<<<<

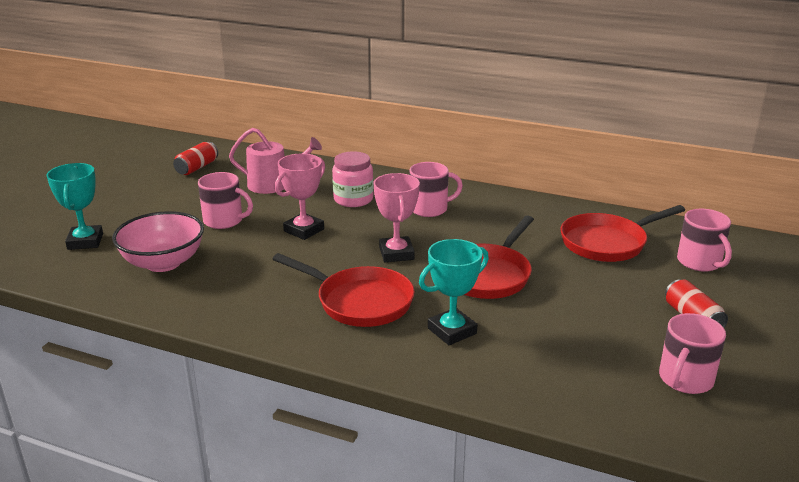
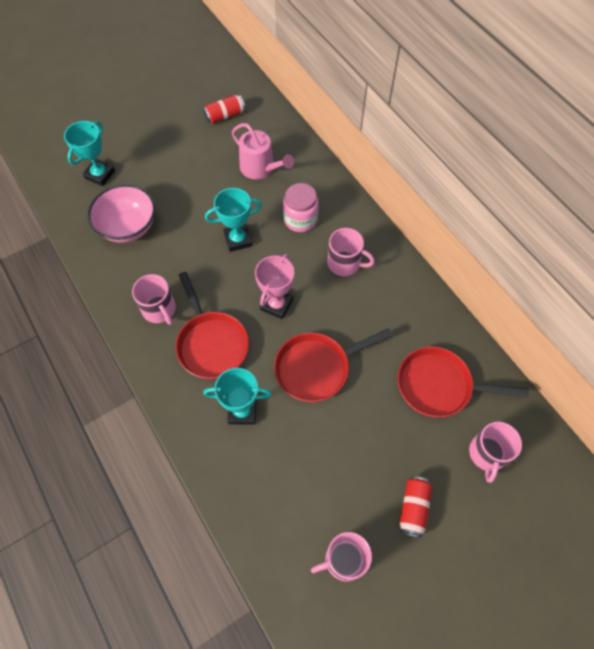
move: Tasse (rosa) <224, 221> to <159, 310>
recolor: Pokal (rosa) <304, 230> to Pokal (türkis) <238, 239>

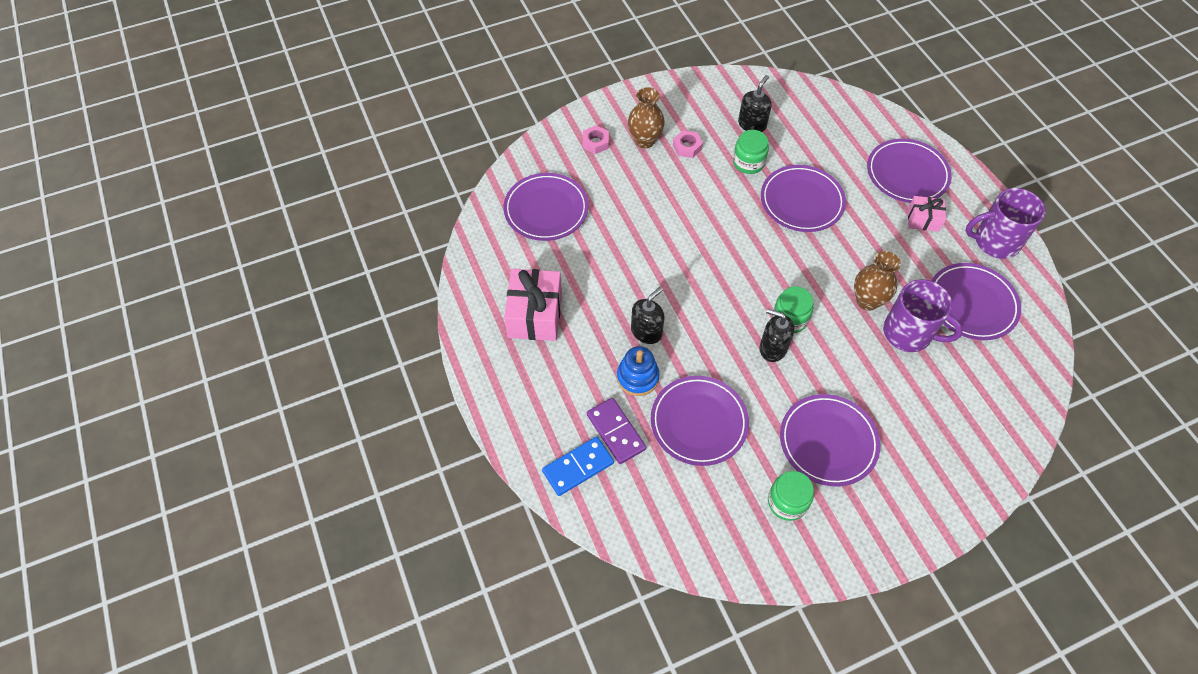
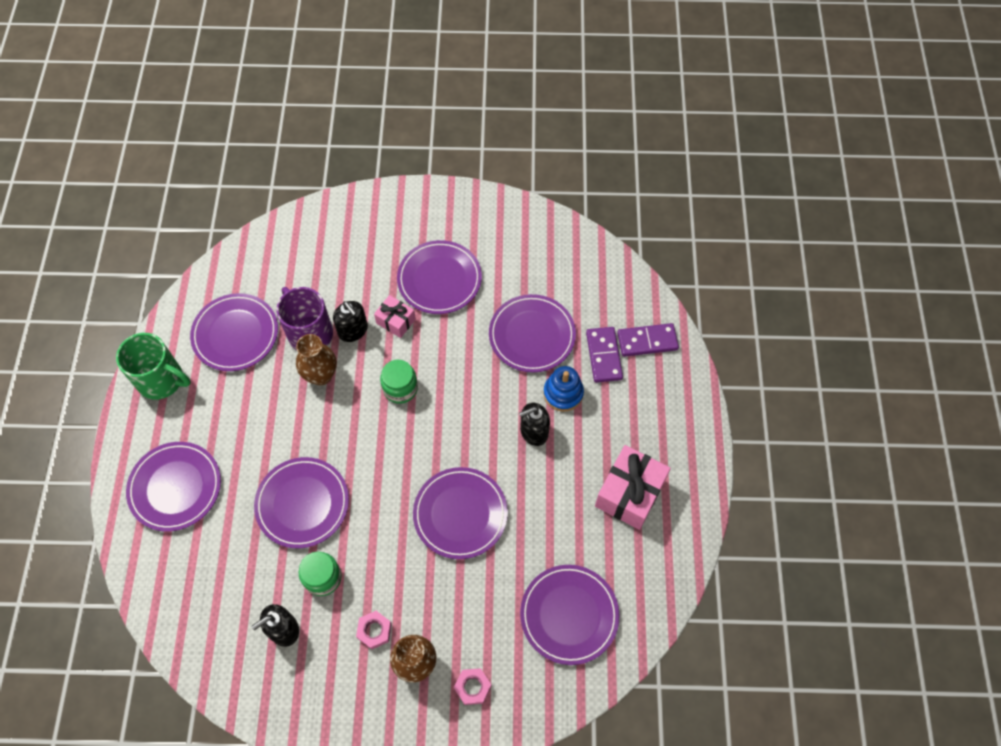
delete: Einmachglas (grün) <787, 502>
insert: Teller (lila) <460, 514>
move: Seifenspender (schwarz) <772, 348> to <353, 330>; Geschenk (rosa) <923, 220> to <396, 321>
recolor: Tasse (lila) <995, 241> to Tasse (grün) <162, 380>; Dominostein (blau) <578, 467> to Dominostein (lila) <647, 341>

>>>>

**ASSIGNMENT:**
Looking over the records, find each line with the word "Tasse" and copy it.

**ANSWER FOR THIS EXERCISE:**
move: Tasse (rosa) <224, 221> to <159, 310>
recolor: Tasse (lila) <995, 241> to Tasse (grün) <162, 380>; Dominostein (blau) <578, 467> to Dominostein (lila) <647, 341>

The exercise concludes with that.